-- begin MATERIAL SHOWN --
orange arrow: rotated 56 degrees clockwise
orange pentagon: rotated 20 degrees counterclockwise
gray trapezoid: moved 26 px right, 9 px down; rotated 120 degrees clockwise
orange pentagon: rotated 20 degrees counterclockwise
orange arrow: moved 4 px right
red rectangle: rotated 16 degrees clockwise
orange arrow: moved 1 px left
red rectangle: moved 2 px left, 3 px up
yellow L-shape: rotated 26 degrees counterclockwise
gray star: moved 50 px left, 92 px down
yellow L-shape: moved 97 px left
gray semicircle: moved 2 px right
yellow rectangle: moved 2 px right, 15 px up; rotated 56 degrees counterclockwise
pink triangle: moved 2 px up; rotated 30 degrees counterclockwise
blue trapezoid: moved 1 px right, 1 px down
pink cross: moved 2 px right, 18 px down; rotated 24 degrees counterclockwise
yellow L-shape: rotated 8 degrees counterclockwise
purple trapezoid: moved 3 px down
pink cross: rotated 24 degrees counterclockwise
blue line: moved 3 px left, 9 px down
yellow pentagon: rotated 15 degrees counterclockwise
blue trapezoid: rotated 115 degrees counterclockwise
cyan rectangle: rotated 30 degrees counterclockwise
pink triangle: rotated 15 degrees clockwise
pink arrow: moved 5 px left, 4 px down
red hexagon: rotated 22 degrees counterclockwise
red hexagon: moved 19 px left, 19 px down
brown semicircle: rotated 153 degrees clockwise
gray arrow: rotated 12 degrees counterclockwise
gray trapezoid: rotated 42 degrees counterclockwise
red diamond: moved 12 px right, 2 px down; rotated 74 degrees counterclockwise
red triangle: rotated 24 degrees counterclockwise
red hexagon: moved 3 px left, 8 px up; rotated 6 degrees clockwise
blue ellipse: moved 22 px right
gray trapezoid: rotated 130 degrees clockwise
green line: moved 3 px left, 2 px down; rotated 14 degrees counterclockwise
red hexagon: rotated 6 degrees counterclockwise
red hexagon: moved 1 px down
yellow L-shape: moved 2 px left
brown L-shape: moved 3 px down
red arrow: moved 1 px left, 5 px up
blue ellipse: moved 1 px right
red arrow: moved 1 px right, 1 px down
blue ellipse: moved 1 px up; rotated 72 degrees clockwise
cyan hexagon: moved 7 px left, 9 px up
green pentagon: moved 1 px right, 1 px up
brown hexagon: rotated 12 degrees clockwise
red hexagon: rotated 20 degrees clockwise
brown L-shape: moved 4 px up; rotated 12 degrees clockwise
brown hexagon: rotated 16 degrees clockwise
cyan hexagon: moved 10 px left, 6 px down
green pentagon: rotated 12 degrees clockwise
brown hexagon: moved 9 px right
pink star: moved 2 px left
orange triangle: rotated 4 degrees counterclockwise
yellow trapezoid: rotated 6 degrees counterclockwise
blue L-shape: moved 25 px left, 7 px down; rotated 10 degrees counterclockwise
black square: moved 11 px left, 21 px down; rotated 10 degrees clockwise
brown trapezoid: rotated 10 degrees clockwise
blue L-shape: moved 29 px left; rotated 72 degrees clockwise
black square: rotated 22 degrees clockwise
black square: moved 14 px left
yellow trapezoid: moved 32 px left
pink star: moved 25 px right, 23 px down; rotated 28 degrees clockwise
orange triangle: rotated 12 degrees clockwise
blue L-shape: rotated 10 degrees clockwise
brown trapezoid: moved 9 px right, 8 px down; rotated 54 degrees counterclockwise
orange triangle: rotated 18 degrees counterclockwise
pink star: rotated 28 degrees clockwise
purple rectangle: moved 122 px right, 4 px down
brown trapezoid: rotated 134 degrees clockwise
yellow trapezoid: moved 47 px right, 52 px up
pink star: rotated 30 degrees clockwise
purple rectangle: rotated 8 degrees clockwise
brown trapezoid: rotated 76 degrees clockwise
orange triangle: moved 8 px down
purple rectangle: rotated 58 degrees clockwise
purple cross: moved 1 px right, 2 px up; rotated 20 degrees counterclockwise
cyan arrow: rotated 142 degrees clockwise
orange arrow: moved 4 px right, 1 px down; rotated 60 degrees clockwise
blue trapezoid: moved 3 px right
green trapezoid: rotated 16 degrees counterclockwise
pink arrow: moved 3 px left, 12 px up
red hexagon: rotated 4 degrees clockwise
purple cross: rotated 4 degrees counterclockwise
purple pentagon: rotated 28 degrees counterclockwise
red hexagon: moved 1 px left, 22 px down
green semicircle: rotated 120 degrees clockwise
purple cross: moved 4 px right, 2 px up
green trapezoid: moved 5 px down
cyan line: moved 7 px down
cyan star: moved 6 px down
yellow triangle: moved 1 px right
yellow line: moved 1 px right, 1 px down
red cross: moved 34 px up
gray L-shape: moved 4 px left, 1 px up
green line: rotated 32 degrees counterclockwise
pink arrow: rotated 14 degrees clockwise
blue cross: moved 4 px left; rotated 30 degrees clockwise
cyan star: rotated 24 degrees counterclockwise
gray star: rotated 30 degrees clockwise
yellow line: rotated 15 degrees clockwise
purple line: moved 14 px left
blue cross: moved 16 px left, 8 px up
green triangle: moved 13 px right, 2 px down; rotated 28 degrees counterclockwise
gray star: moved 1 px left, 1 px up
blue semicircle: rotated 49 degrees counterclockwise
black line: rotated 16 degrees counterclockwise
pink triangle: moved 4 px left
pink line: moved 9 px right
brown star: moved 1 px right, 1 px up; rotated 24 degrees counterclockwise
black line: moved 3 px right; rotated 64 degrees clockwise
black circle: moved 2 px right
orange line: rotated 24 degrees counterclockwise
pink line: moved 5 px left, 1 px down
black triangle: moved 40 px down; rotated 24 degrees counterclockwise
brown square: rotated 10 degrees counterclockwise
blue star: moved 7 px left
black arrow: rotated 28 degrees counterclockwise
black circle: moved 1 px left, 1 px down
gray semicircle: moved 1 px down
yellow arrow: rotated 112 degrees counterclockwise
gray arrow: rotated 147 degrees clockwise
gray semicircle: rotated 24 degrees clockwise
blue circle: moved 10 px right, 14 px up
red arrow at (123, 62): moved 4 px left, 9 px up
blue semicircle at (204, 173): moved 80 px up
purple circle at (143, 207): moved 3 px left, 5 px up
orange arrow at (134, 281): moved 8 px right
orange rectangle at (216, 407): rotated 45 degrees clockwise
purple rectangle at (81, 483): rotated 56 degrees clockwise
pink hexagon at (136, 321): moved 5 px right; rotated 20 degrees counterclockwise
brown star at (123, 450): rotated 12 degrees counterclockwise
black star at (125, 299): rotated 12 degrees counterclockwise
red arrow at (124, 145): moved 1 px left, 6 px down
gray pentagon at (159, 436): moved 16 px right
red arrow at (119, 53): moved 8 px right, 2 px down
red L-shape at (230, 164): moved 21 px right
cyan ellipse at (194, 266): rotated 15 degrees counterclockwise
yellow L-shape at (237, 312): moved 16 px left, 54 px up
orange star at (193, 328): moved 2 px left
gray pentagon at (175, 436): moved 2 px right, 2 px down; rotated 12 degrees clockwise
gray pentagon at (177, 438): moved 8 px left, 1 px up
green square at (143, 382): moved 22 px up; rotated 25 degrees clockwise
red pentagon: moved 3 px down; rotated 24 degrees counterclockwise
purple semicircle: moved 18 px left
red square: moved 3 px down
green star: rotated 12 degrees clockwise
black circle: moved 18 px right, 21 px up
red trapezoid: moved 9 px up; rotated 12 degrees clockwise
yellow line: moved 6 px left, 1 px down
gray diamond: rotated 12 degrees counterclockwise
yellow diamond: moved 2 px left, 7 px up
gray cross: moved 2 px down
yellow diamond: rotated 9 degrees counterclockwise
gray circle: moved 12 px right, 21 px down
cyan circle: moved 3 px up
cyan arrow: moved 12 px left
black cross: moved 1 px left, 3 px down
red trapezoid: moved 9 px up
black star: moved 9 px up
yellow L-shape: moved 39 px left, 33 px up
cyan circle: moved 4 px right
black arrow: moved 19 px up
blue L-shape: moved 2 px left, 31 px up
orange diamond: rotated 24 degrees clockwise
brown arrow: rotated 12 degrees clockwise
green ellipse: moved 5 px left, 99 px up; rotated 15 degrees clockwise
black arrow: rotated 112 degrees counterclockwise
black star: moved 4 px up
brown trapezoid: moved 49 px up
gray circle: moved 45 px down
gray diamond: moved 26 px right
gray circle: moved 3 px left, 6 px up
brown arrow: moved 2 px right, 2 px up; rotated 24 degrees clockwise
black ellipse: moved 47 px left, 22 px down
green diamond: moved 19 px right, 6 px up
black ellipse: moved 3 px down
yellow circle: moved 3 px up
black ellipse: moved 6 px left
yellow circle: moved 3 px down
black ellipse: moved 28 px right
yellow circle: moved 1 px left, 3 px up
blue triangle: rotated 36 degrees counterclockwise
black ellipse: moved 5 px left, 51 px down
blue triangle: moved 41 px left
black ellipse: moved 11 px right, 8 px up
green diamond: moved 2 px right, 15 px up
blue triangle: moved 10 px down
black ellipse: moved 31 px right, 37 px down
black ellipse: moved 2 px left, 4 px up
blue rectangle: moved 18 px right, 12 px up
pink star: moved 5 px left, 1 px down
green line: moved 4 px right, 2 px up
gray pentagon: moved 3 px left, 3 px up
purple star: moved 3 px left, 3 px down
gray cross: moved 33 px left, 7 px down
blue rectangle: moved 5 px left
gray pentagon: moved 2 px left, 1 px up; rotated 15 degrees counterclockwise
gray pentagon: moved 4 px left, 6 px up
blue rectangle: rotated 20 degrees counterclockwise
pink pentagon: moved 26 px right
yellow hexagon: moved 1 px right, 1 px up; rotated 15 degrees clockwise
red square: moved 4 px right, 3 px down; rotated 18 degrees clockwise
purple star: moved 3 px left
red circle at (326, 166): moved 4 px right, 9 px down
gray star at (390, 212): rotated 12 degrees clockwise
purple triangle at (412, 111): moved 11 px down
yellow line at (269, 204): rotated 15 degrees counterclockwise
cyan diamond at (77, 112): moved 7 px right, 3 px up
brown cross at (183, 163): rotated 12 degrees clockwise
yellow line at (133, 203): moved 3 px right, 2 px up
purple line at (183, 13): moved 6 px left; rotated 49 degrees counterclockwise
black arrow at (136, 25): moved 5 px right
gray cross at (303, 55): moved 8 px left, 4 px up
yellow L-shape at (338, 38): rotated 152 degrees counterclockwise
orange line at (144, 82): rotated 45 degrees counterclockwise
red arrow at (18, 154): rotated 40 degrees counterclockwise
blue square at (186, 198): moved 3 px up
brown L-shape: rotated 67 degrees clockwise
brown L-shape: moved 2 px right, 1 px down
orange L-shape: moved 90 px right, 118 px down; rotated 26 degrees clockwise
-- end MATERIAL SHOWN --
= WHAT YOU ARE ASKED TO DO =
Will you reproduce the entries above, starting at the first one and ending at the one that contains "blue line: moved 3 px left, 9 px down", with both ends included and every character unchanged?

= WRITTEN RESPONSE =
orange arrow: rotated 56 degrees clockwise
orange pentagon: rotated 20 degrees counterclockwise
gray trapezoid: moved 26 px right, 9 px down; rotated 120 degrees clockwise
orange pentagon: rotated 20 degrees counterclockwise
orange arrow: moved 4 px right
red rectangle: rotated 16 degrees clockwise
orange arrow: moved 1 px left
red rectangle: moved 2 px left, 3 px up
yellow L-shape: rotated 26 degrees counterclockwise
gray star: moved 50 px left, 92 px down
yellow L-shape: moved 97 px left
gray semicircle: moved 2 px right
yellow rectangle: moved 2 px right, 15 px up; rotated 56 degrees counterclockwise
pink triangle: moved 2 px up; rotated 30 degrees counterclockwise
blue trapezoid: moved 1 px right, 1 px down
pink cross: moved 2 px right, 18 px down; rotated 24 degrees counterclockwise
yellow L-shape: rotated 8 degrees counterclockwise
purple trapezoid: moved 3 px down
pink cross: rotated 24 degrees counterclockwise
blue line: moved 3 px left, 9 px down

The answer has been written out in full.